Count change data

/---

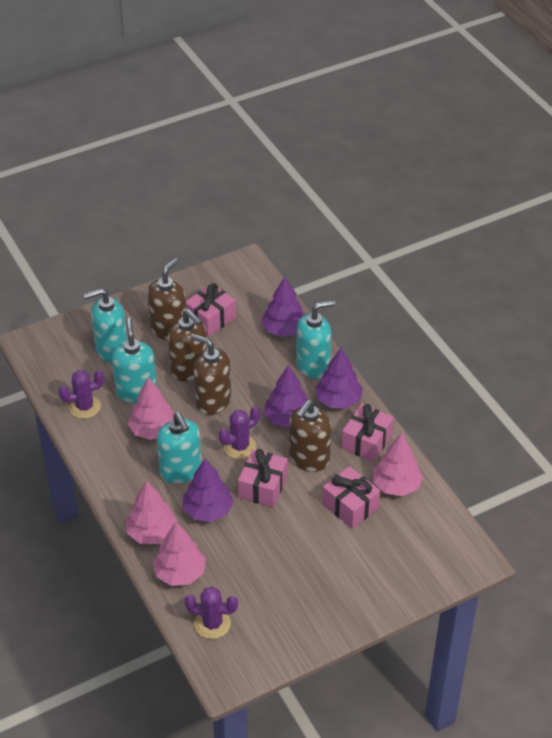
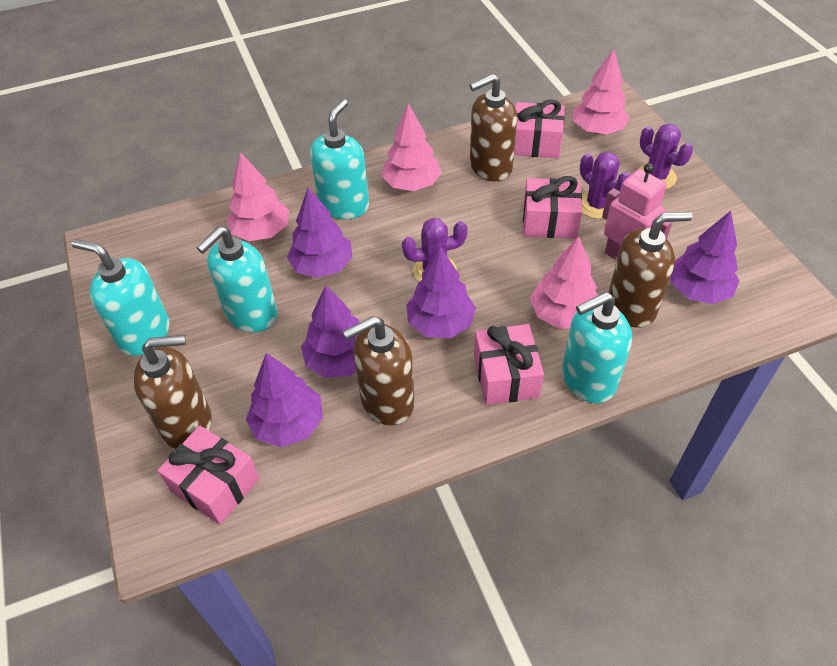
pink robot: none = 0 -> [602,163,672,259] = 1
purple tree: [183,458,234,522] [261,277,305,337] [264,365,309,428] [315,347,363,408] = 4 -> [246,353,323,447] [287,188,353,278] [301,285,360,378] [406,246,476,338] [670,211,740,304] = 5

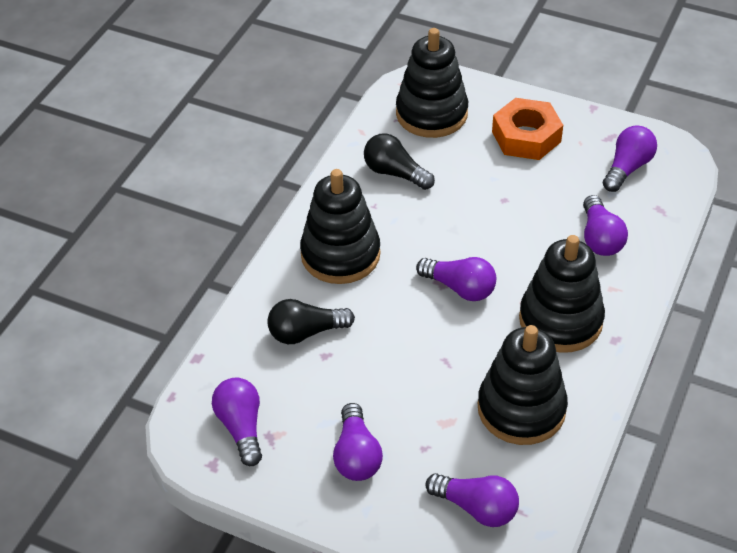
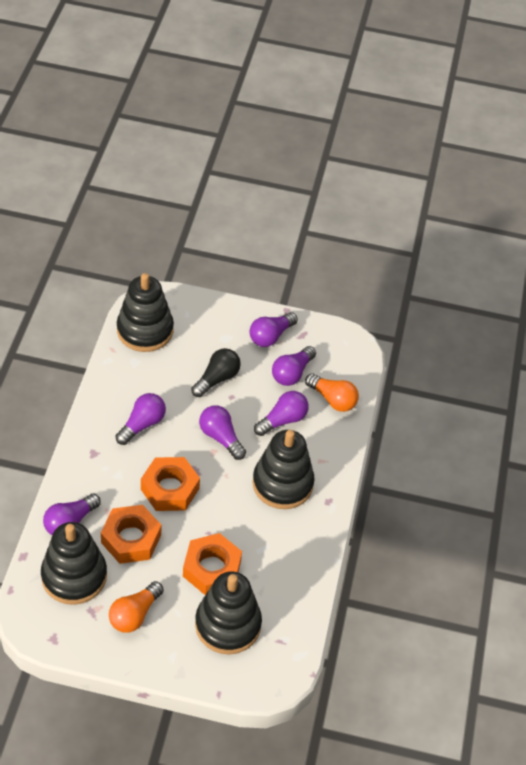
black light bulb: [267,299,355,344] [364,133,435,190] = 2 -> [191,348,241,397] = 1
orange light bulb: none = 0 -> [109,581,164,633] [305,374,359,412] = 2
orange nut: [492,98,563,160] = 1 -> [101,505,161,564] [141,457,200,511] [183,533,242,595] = 3

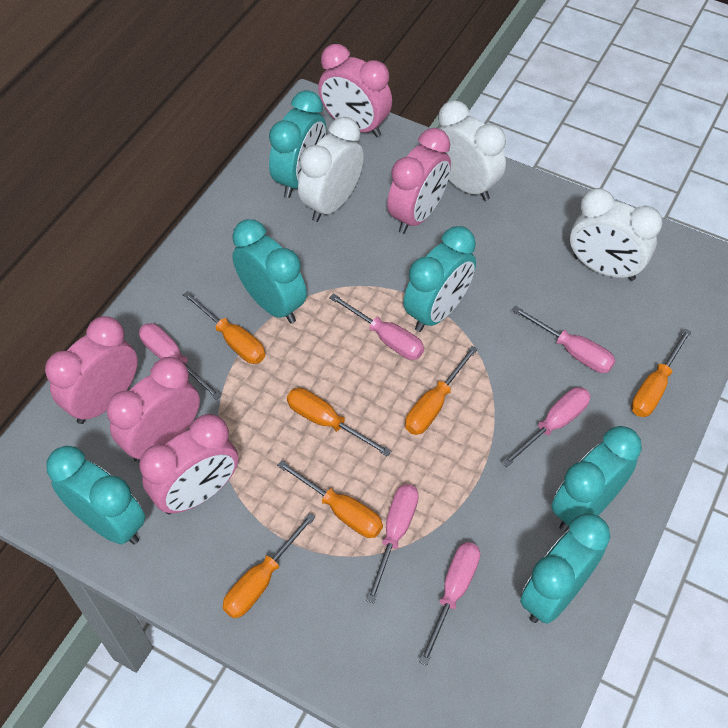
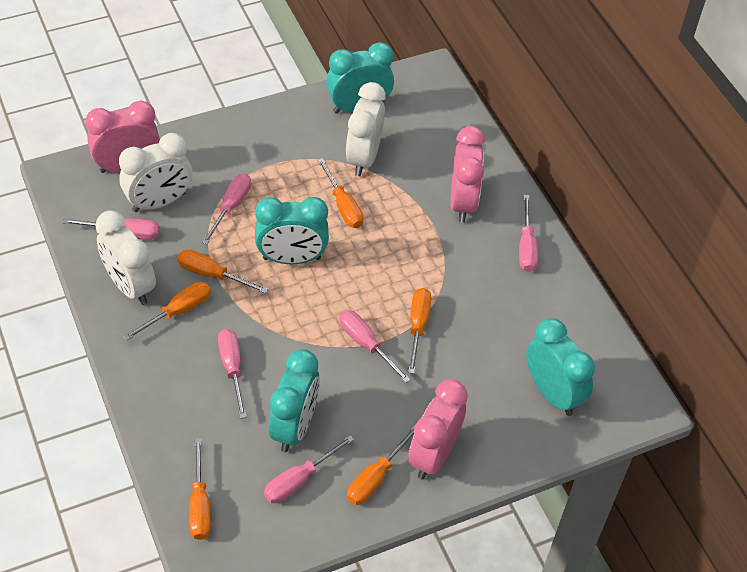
pink clock: [45,316,138,424] [106,357,200,463] [139,414,238,514] [318,44,392,137] [387,128,451,234] = 5 -> [85,101,160,173] [408,379,468,480] [451,126,485,222] = 3
turquoise clock: [46,446,145,544] [232,219,307,323] [269,90,326,198] [403,226,476,332] [520,513,610,624] [551,426,642,532] = 6 -> [255,197,329,264] [269,349,320,452] [326,42,394,114] [526,318,595,416] = 4

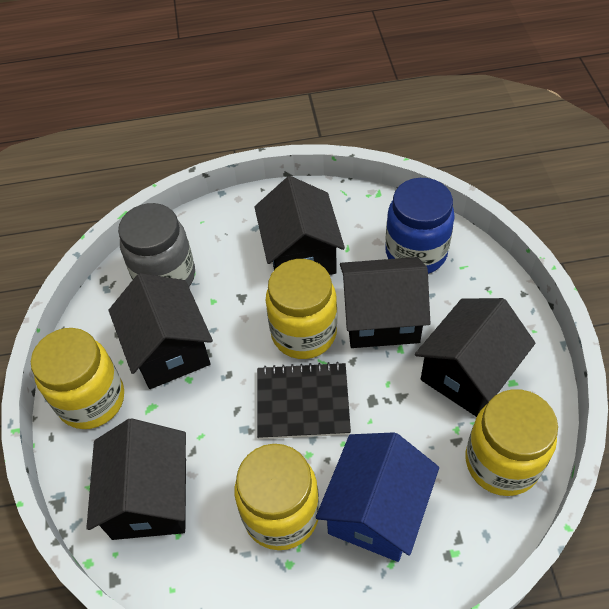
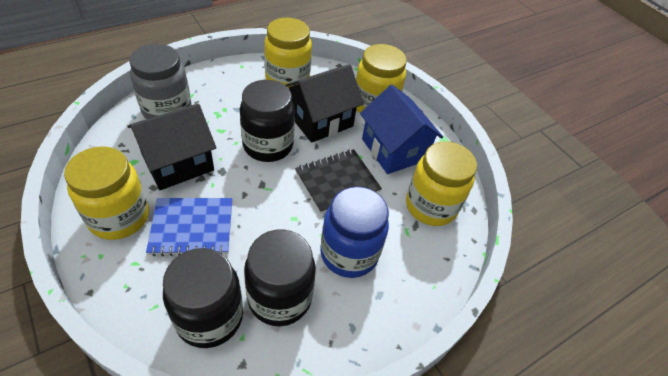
black house: [86,418,186,540] [108,273,213,389] [254,176,345,275] [340,257,430,348] [415,298,535,417] = 5 -> [127,103,216,190] [285,64,364,143] = 2
black jar: none = 0 -> [163,248,243,348] [240,80,295,162] [244,230,316,327] = 3
blue notebook: none = 0 -> [146,198,232,256] = 1

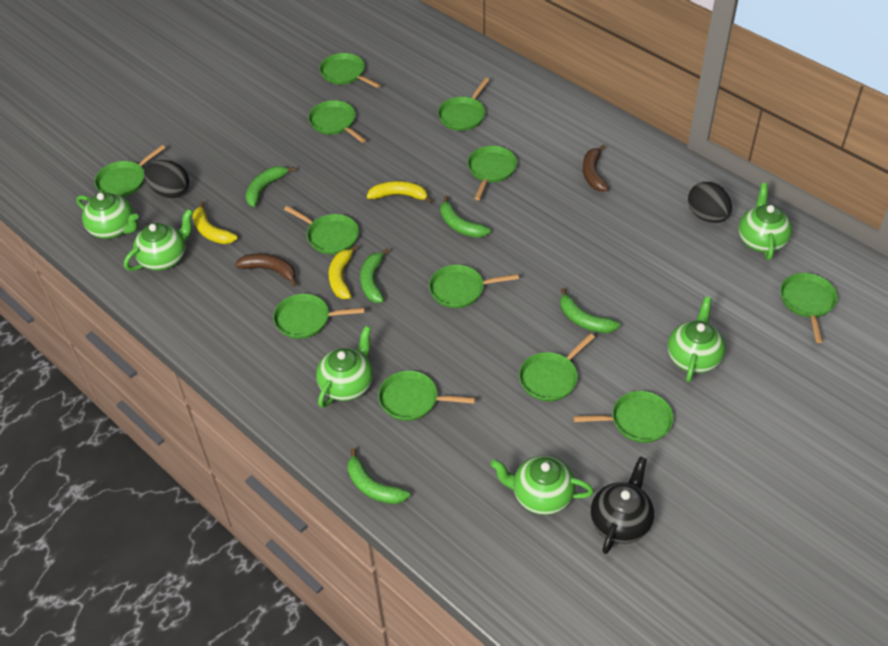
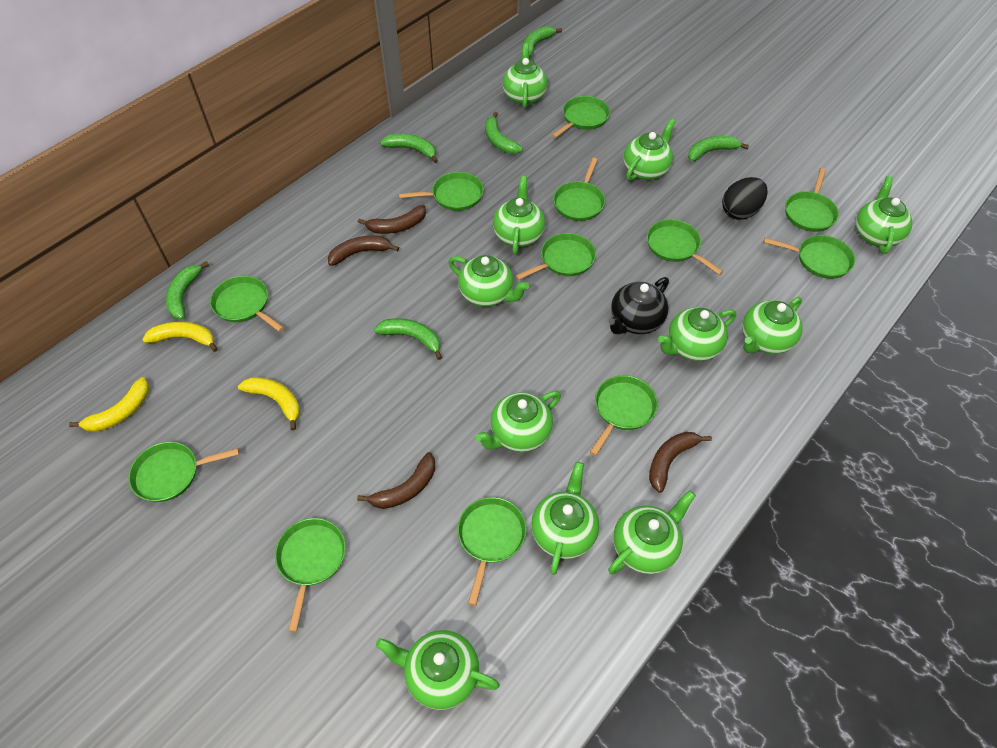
black egg: [144,160,189,198] [688,182,732,223] = 2 -> [722,177,768,220] = 1
brown banana: [235,253,297,287] [583,145,609,192] = 2 -> [328,236,399,266] [357,452,435,509] [358,205,426,234] [649,432,712,493] = 4
green banana: [245,166,295,207] [347,448,410,504] [360,248,389,303] [440,196,491,238] [560,288,620,333] = 5 -> [166,261,209,319] [374,319,442,360] [380,134,438,163] [485,112,523,154] [523,26,562,58] [688,136,749,162] = 6
green teapot: [76,192,139,239] [124,209,193,271] [316,326,373,408] [490,455,594,515] [668,297,725,382] [739,183,792,260] = 6 -> [376,630,500,710] [449,255,529,307] [476,391,561,452] [493,176,545,255] [502,43,548,108] [531,462,599,575] [608,490,696,575] [624,119,675,181] [658,307,736,361] [742,297,803,354] [855,176,912,254] = 11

\---

_Problem to work on_: Show every line of the data that includes the string "clock".

_Exercise response_:
pink clock: [45,316,138,424] [106,357,200,463] [139,414,238,514] [318,44,392,137] [387,128,451,234] = 5 -> [85,101,160,173] [408,379,468,480] [451,126,485,222] = 3
turquoise clock: [46,446,145,544] [232,219,307,323] [269,90,326,198] [403,226,476,332] [520,513,610,624] [551,426,642,532] = 6 -> [255,197,329,264] [269,349,320,452] [326,42,394,114] [526,318,595,416] = 4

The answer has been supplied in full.